TASK:
Hand back the entries exactly as written, minus every picture.

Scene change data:

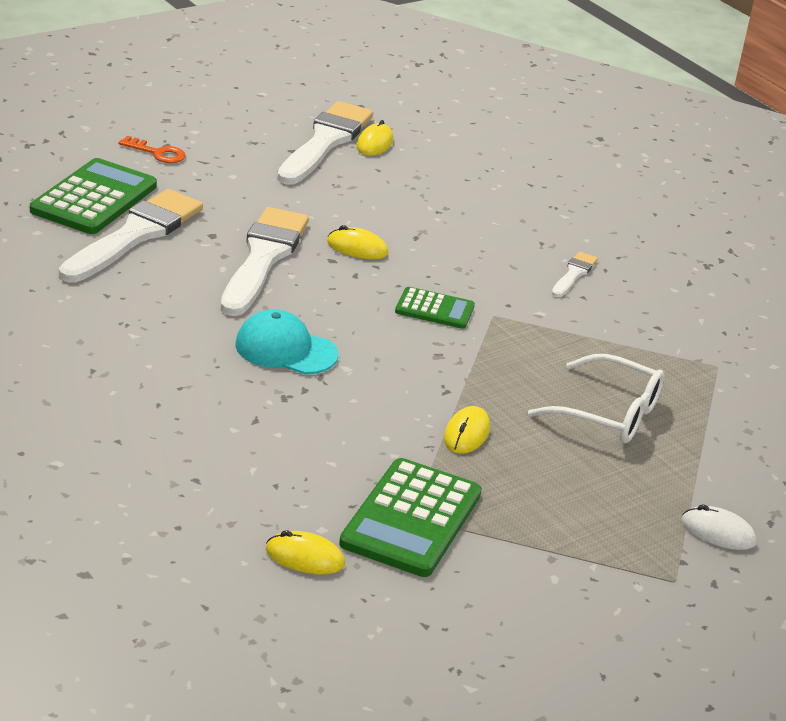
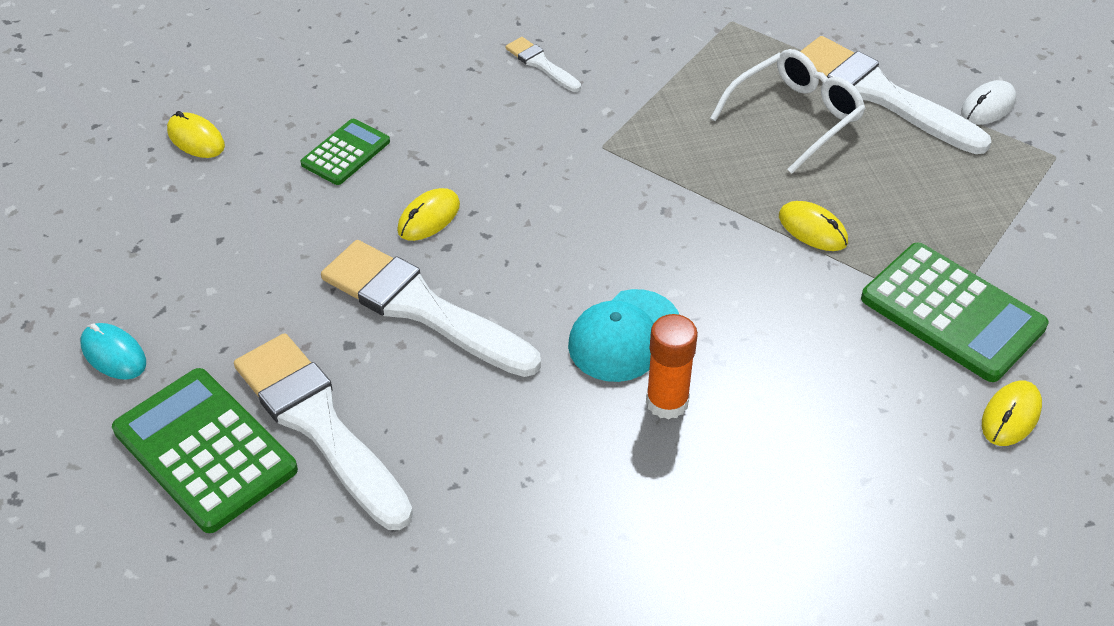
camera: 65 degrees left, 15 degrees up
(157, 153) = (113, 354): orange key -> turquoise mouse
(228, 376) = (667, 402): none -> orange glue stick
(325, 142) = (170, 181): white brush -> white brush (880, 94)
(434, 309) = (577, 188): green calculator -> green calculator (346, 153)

YOUR RESPONSE:
camera: 65 degrees left, 15 degrees up
(157, 153) = (113, 354): orange key -> turquoise mouse
(228, 376) = (667, 402): none -> orange glue stick
(325, 142) = (170, 181): white brush -> white brush (880, 94)
(434, 309) = (577, 188): green calculator -> green calculator (346, 153)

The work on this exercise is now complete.